**WORK INSTRUCTIONS:** Please rewrite the material from the line with "Shrewd [716, 119]" to the line with "Ryszard [591, 814]", both included, keeping each word as it is and offsetting every coordinate by 54.

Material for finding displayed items

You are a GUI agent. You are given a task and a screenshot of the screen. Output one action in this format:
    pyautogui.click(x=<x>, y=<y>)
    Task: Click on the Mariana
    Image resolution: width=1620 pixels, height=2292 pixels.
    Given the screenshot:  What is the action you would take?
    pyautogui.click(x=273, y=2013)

...

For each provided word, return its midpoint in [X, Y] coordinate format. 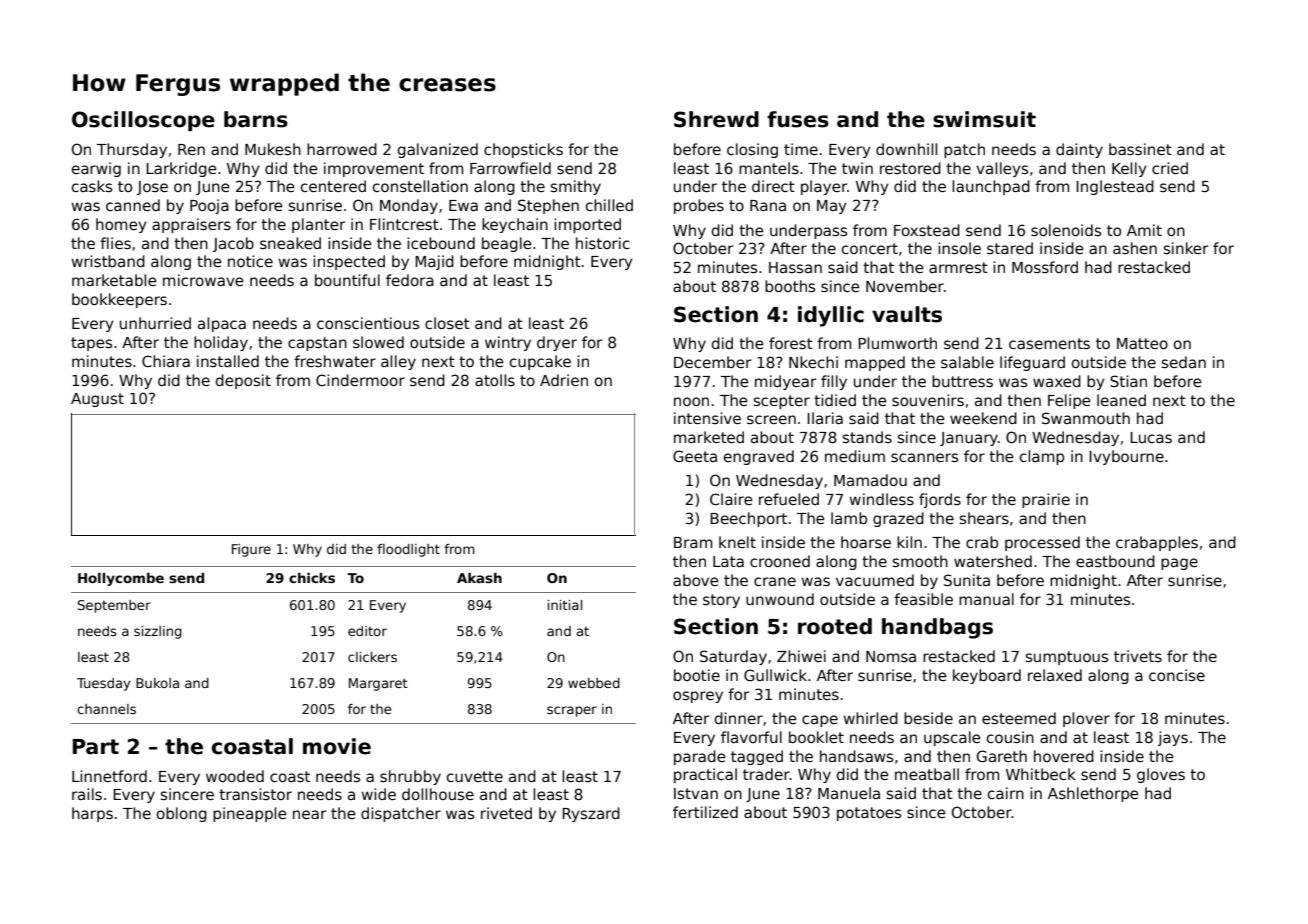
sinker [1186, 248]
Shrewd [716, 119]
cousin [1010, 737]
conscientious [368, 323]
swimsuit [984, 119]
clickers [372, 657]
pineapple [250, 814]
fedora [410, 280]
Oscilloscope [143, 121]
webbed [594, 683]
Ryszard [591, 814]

...

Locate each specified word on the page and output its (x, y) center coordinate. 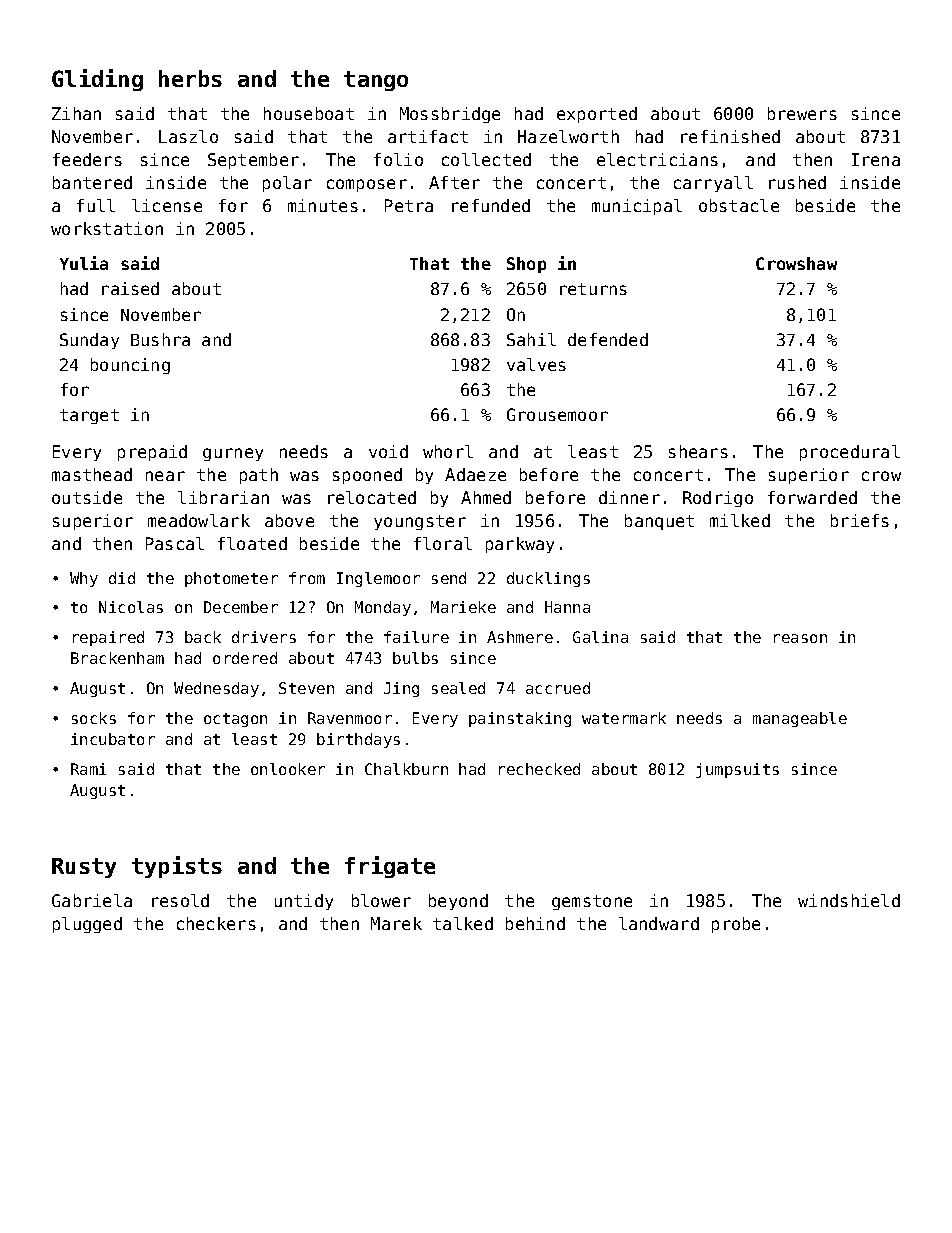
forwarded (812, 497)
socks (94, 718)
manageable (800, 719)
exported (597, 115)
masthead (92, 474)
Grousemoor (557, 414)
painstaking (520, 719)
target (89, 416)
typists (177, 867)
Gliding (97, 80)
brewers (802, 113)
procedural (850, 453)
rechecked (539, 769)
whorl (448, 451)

**WRITTEN REPLY:**
Shrewd [770, 173]
cousin [1064, 791]
conscientious [422, 377]
swimsuit [1038, 173]
clickers [426, 711]
pineapple [304, 868]
fedora [464, 334]
Oscilloscope [197, 175]
webbed [648, 737]
Ryszard [645, 868]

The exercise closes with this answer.